* **PROBLEM**:
Every line of the material below that contains the string "rose" must appear in the answer.

* **RAW DATA**:
_ _ _ _

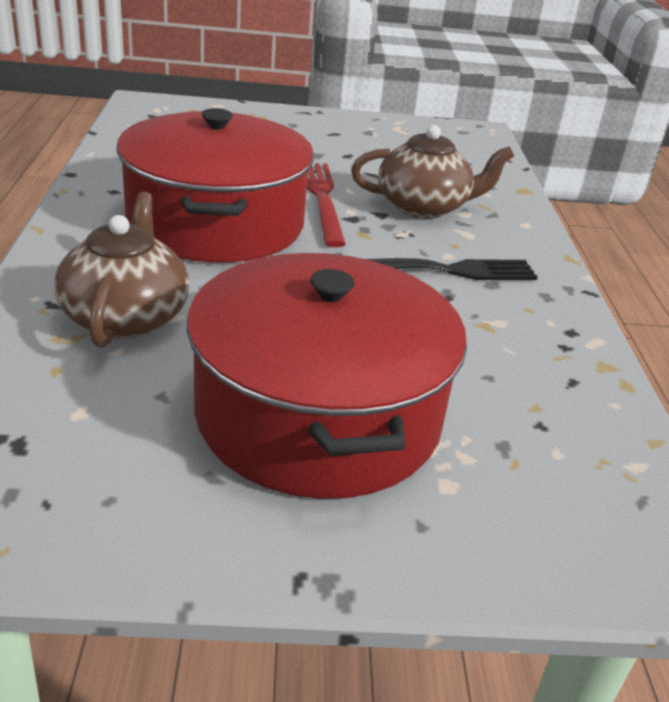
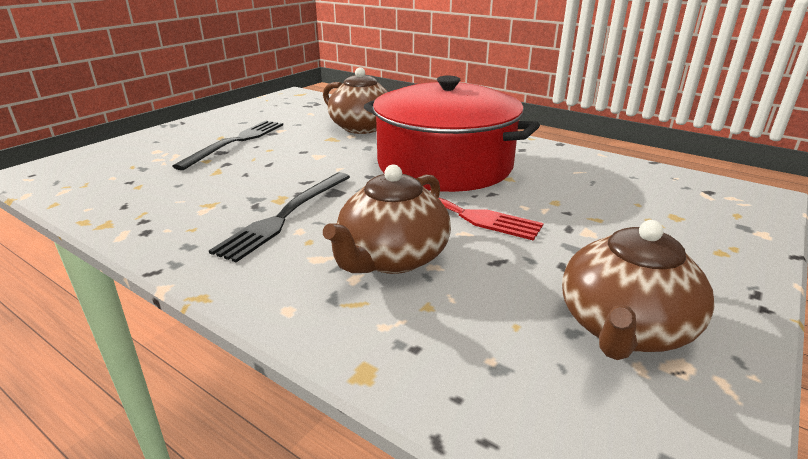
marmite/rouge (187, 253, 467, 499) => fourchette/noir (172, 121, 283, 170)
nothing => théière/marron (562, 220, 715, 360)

_ _ _ _

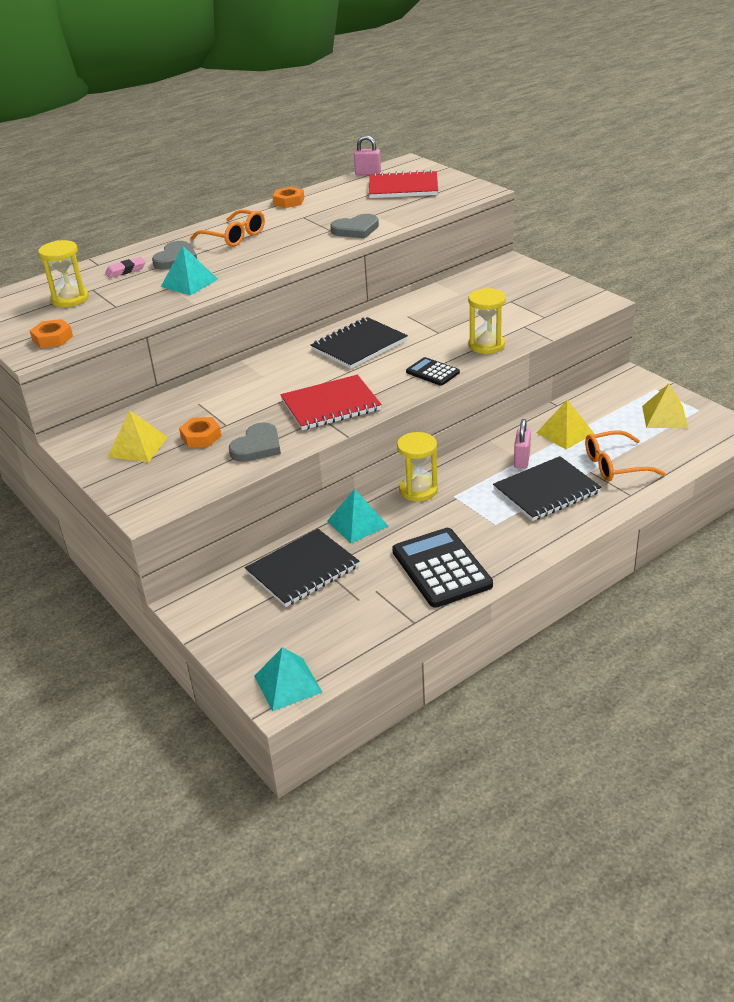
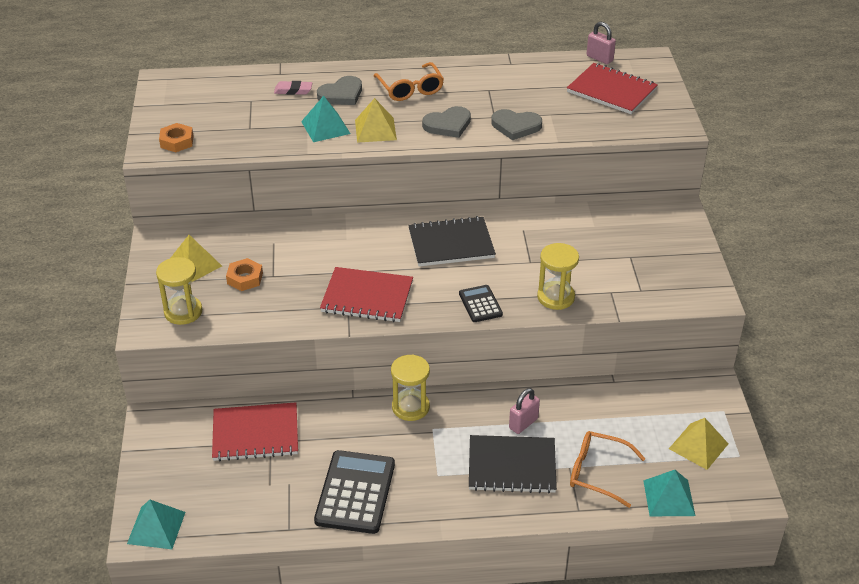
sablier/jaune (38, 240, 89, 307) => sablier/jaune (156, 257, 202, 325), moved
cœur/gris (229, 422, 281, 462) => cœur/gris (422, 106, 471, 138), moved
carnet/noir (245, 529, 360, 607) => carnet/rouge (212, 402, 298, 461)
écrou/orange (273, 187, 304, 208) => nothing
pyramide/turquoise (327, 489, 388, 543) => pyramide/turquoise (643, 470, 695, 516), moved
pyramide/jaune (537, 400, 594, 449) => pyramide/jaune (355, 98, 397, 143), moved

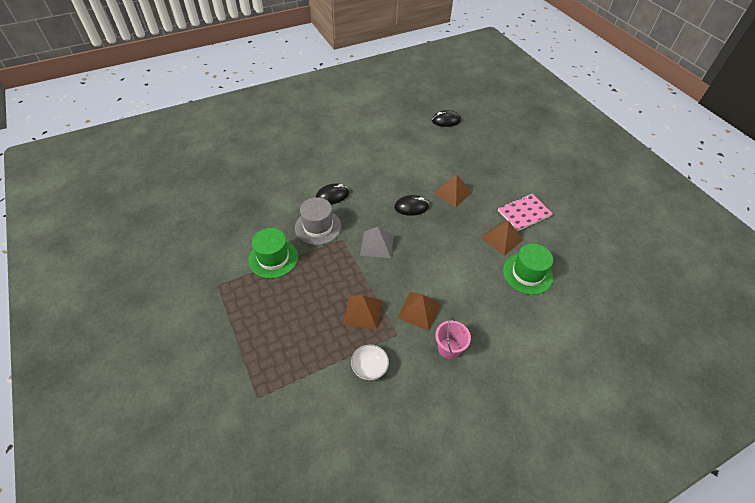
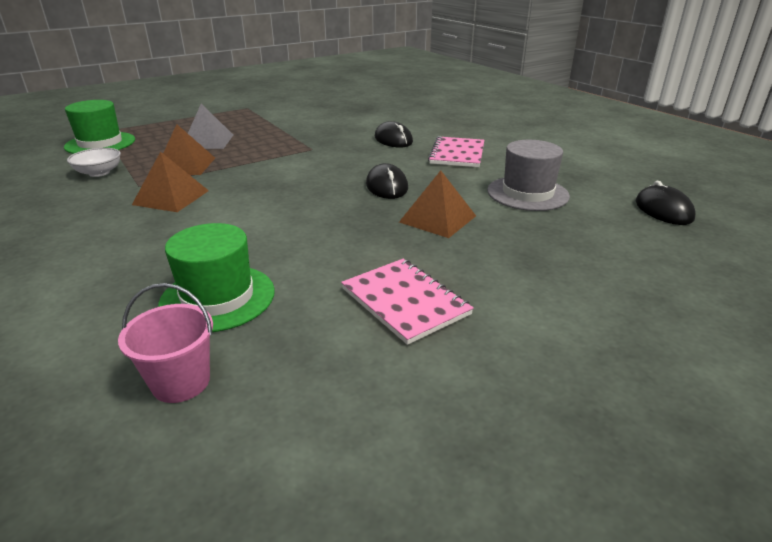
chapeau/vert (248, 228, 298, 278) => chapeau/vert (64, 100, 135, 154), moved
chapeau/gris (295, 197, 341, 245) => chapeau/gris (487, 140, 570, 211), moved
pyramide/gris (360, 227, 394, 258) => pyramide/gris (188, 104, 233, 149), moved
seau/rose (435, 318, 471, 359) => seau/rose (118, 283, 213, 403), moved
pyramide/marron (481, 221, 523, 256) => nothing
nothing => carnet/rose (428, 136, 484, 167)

_ _ _ _

* **RESPONSE**:
seau/rose (435, 318, 471, 359) => seau/rose (118, 283, 213, 403), moved
nothing => carnet/rose (428, 136, 484, 167)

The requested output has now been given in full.